## EXERCISE
Make an exact copy of all the entries below, with the pictures left out.

Top of DATA PROVIDED

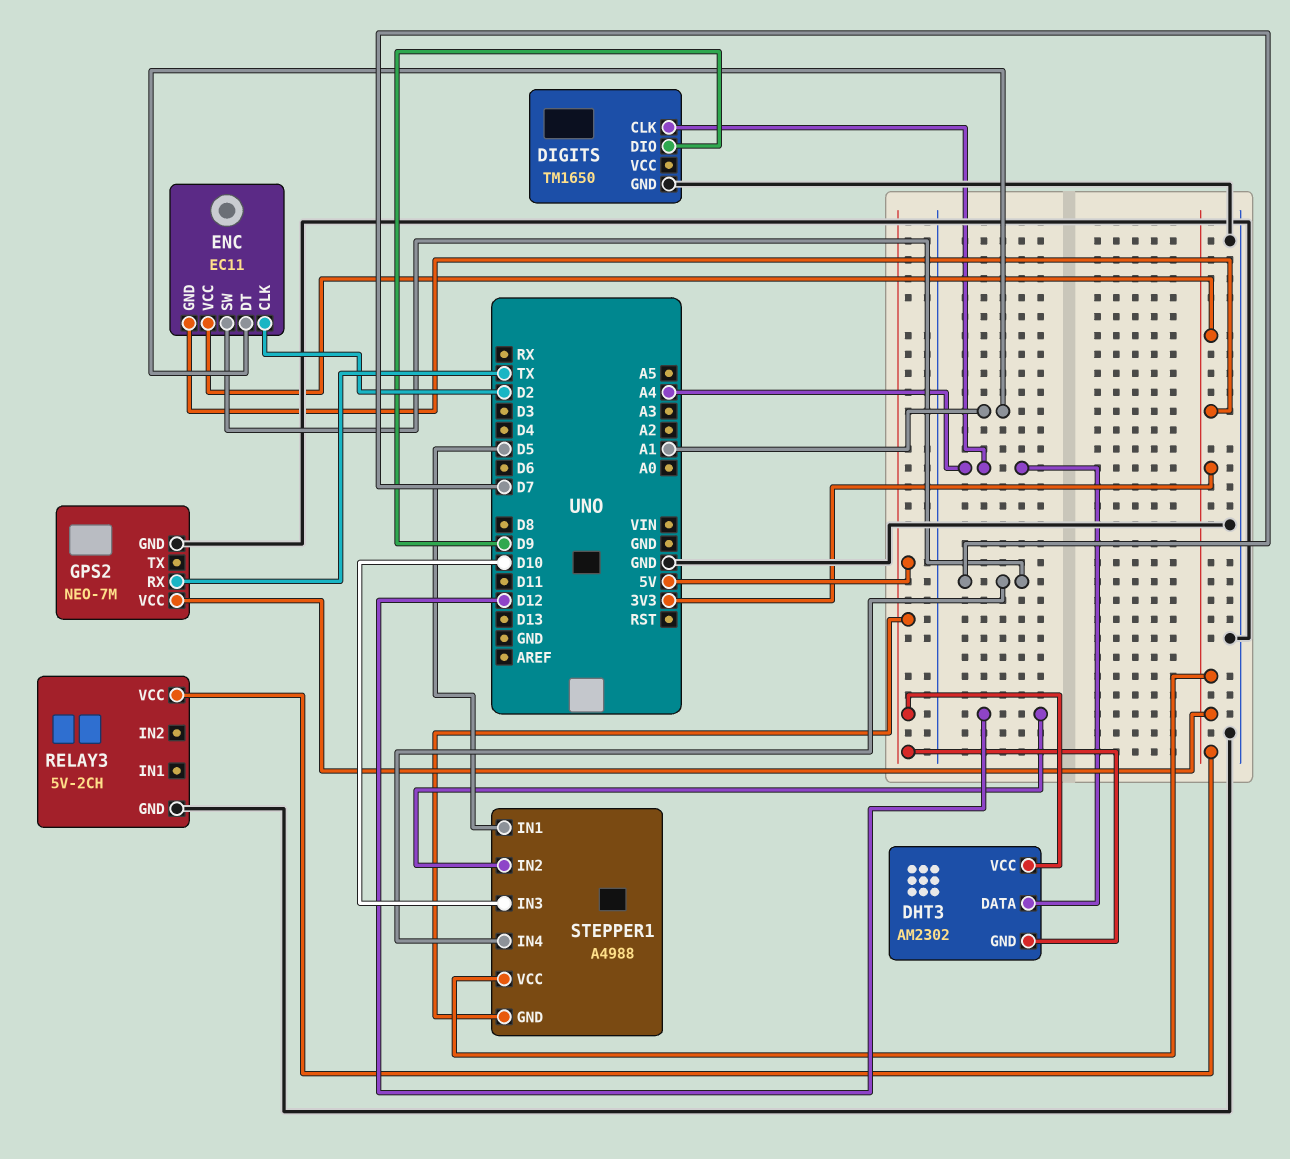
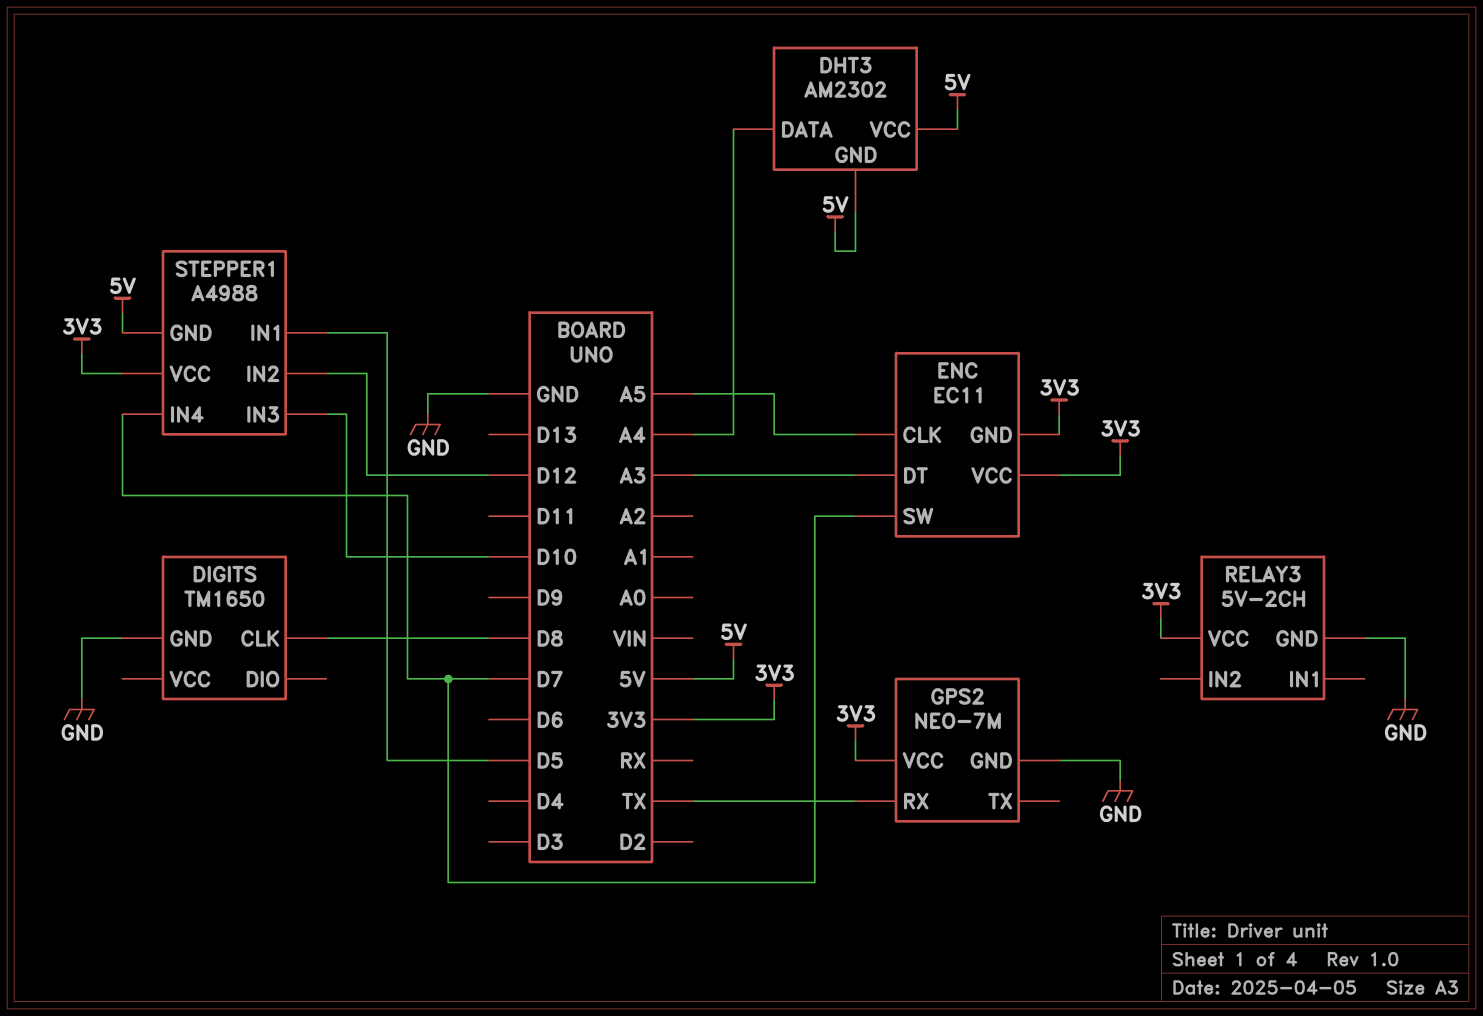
DIGITS pin CLK: A4 -> D8
DIGITS pin DIO: D9 -> none
ENC pin CLK: D2 -> A5
ENC pin DT: A1 -> A3

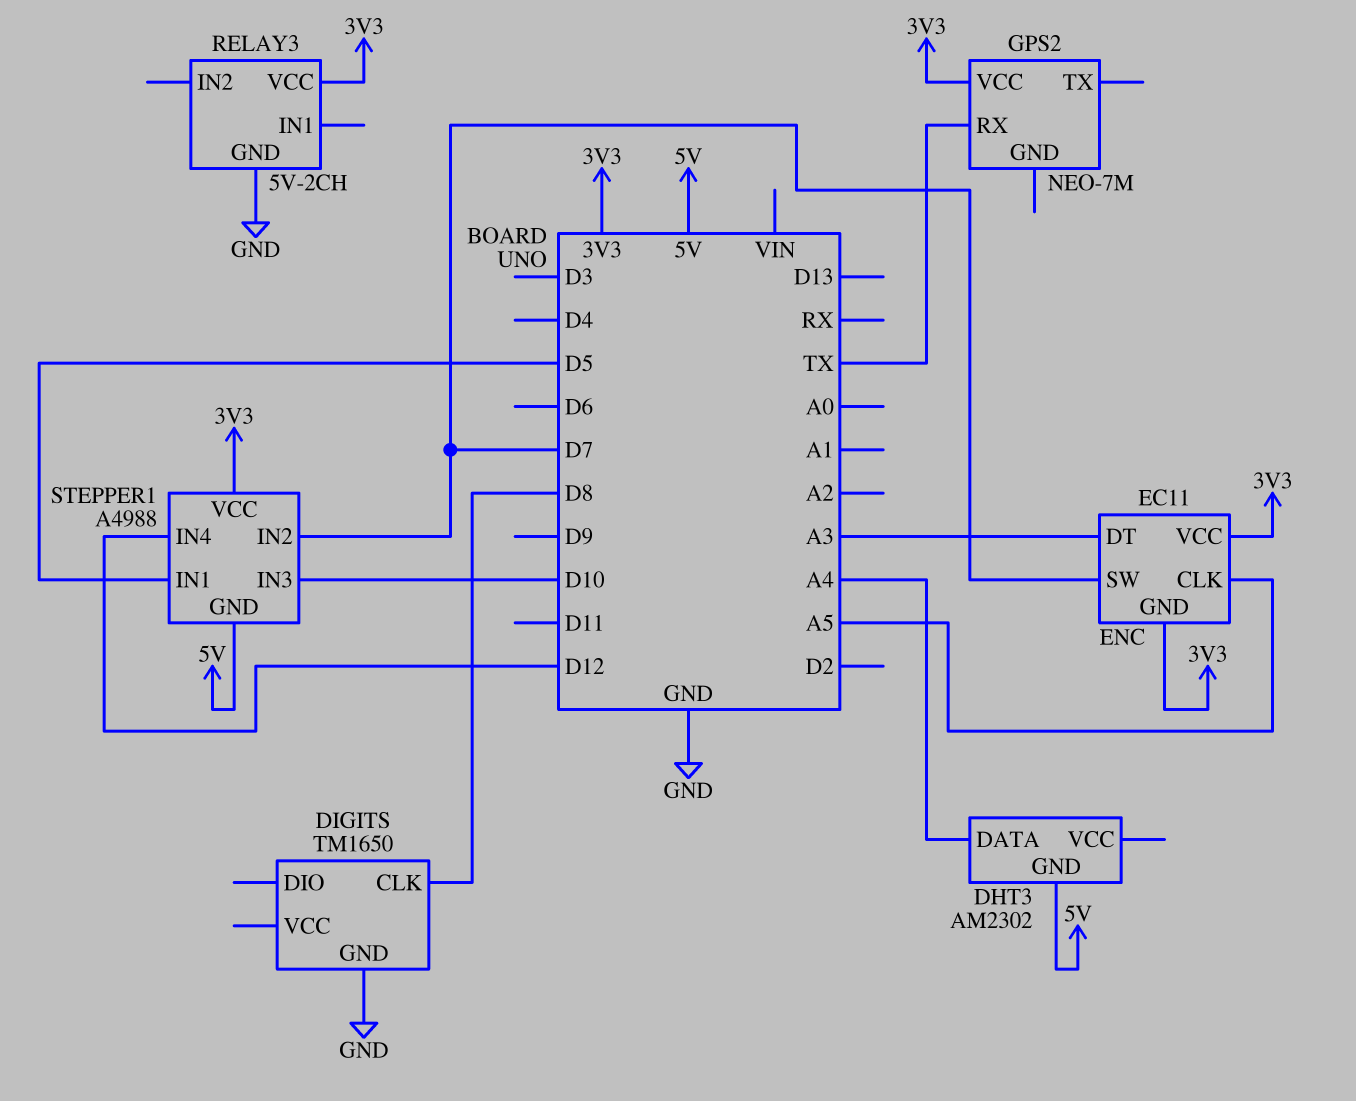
DHT3 pin VCC: 5V -> none
GPS2 pin GND: GND -> none
STEPPER1 pin IN2: D12 -> D7
STEPPER1 pin IN4: D7 -> D12

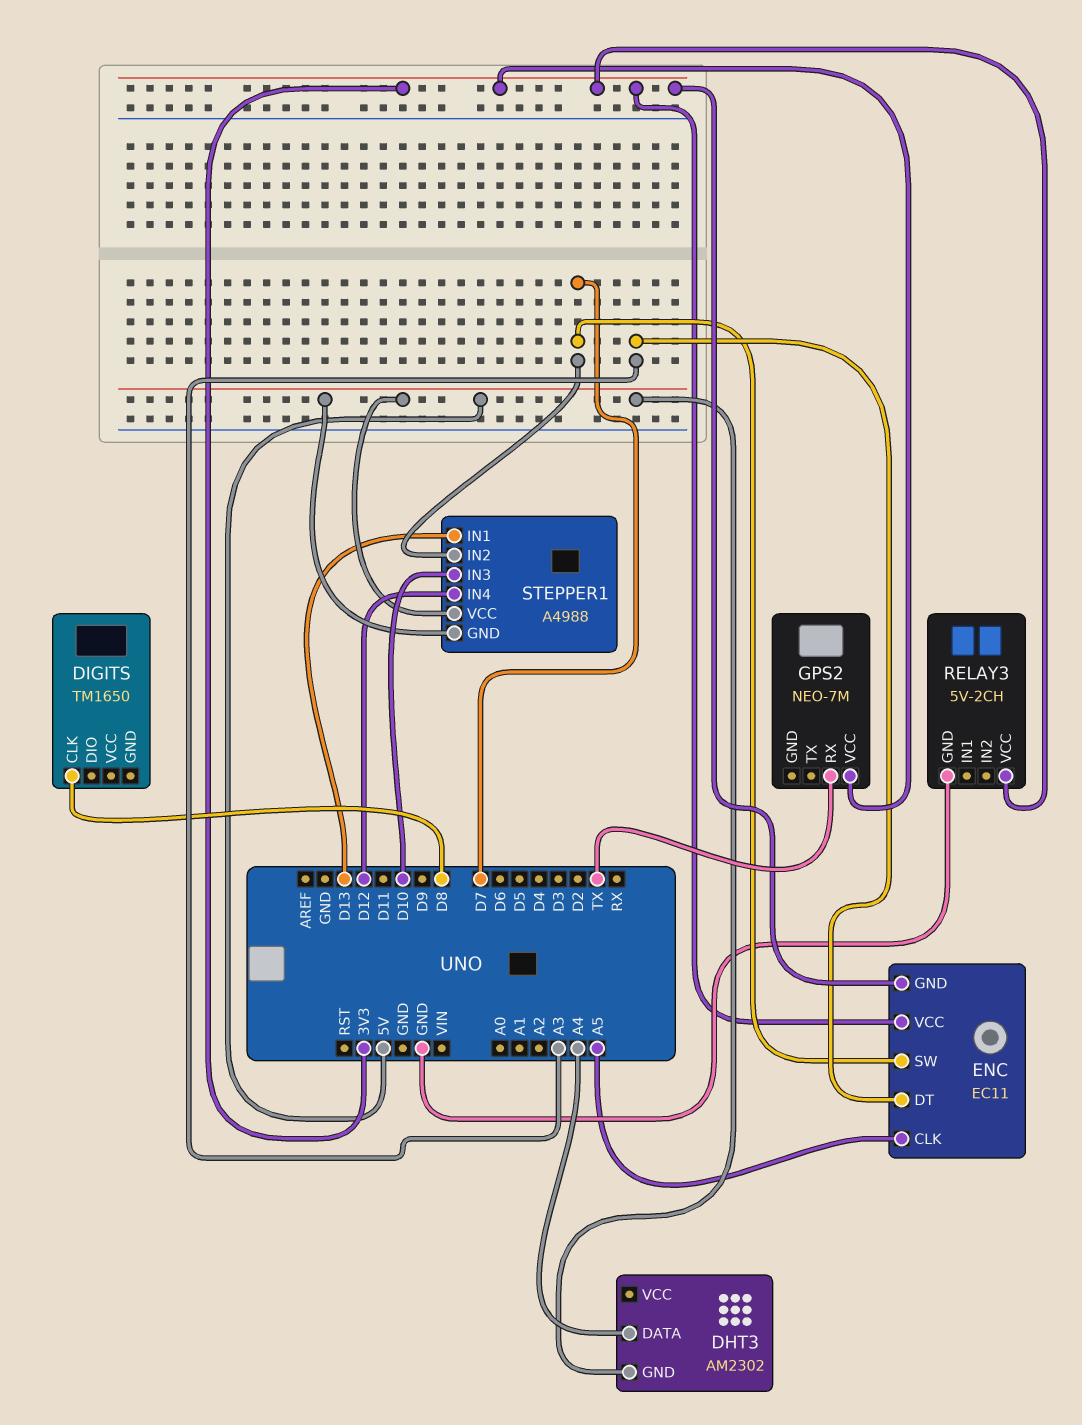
DIGITS pin GND: GND -> none
STEPPER1 pin IN1: D5 -> D13
STEPPER1 pin VCC: 3V3 -> 5V

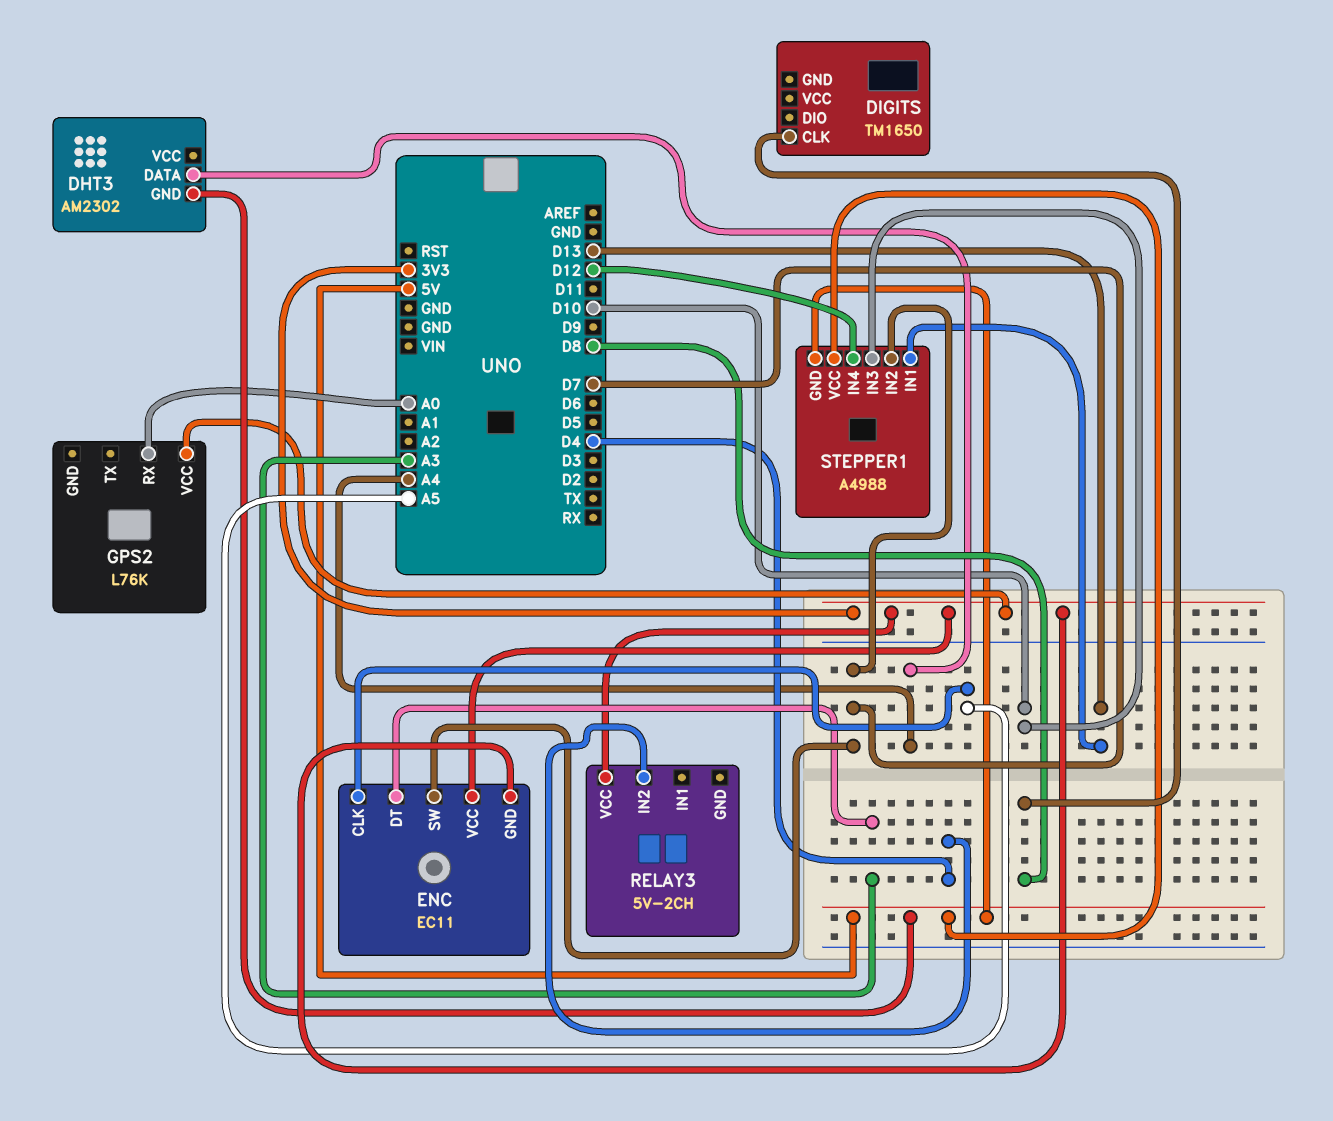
GPS2: NEO-7M -> L76K
GPS2 pin RX: TX -> A0
RELAY3 pin GND: GND -> none
RELAY3 pin IN2: none -> D4

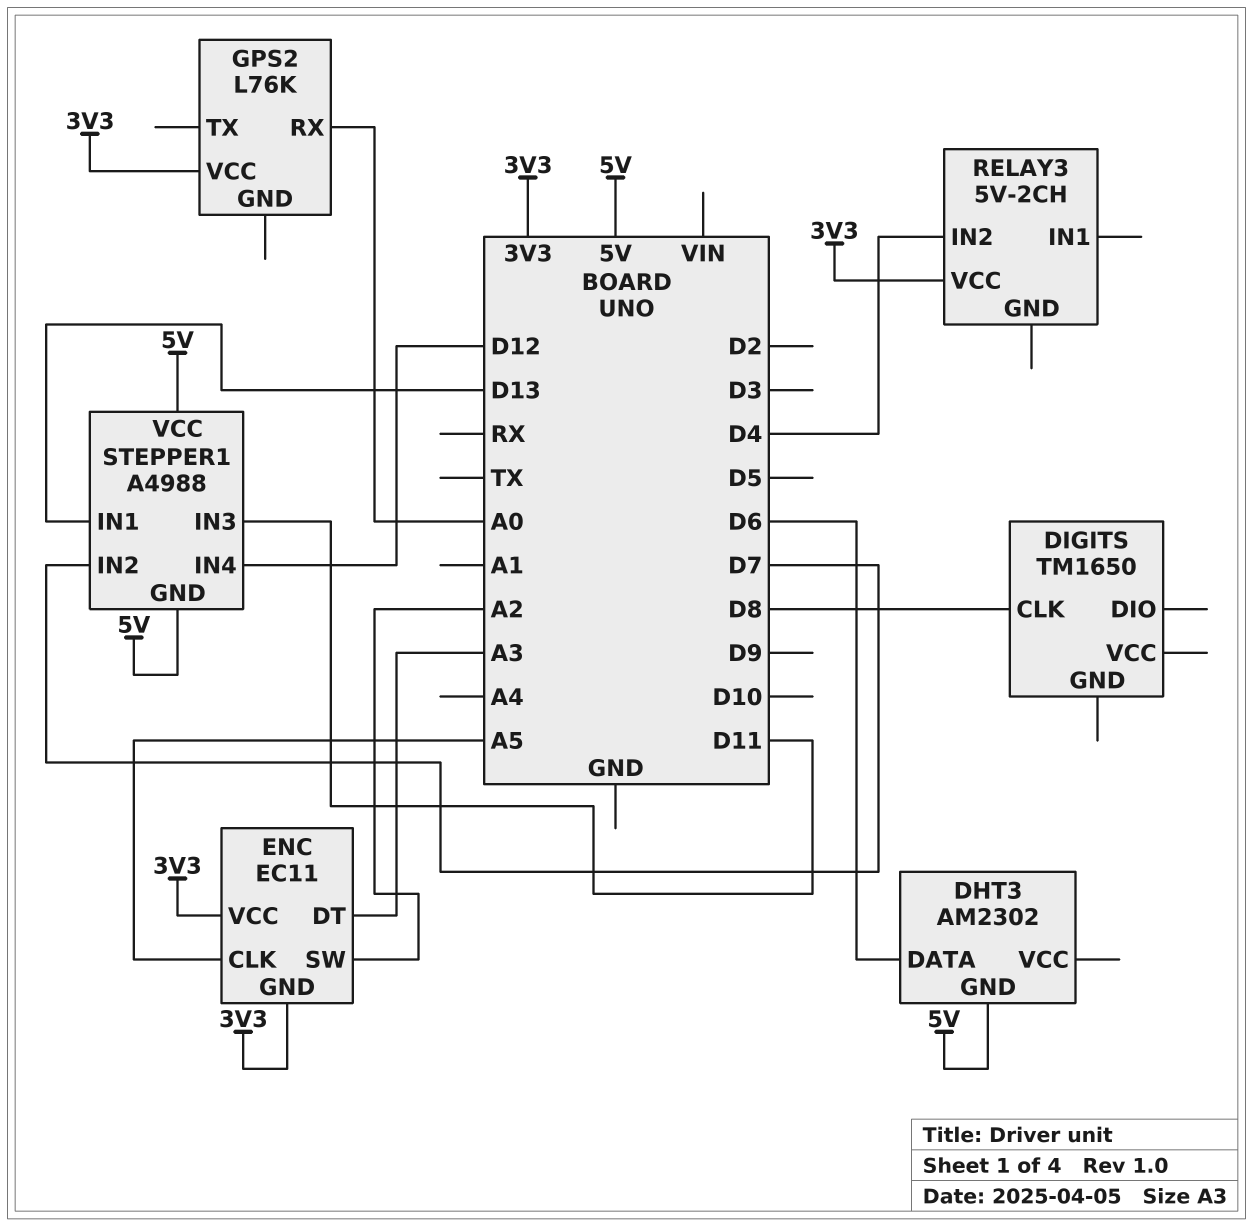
DHT3 pin DATA: A4 -> D6
ENC pin SW: D7 -> A2
STEPPER1 pin IN3: D10 -> D11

Bottom of DATA PROVIDED

## REPLY
DIGITS pin CLK: A4 -> D8
DIGITS pin DIO: D9 -> none
ENC pin CLK: D2 -> A5
ENC pin DT: A1 -> A3

DHT3 pin VCC: 5V -> none
GPS2 pin GND: GND -> none
STEPPER1 pin IN2: D12 -> D7
STEPPER1 pin IN4: D7 -> D12

DIGITS pin GND: GND -> none
STEPPER1 pin IN1: D5 -> D13
STEPPER1 pin VCC: 3V3 -> 5V

GPS2: NEO-7M -> L76K
GPS2 pin RX: TX -> A0
RELAY3 pin GND: GND -> none
RELAY3 pin IN2: none -> D4

DHT3 pin DATA: A4 -> D6
ENC pin SW: D7 -> A2
STEPPER1 pin IN3: D10 -> D11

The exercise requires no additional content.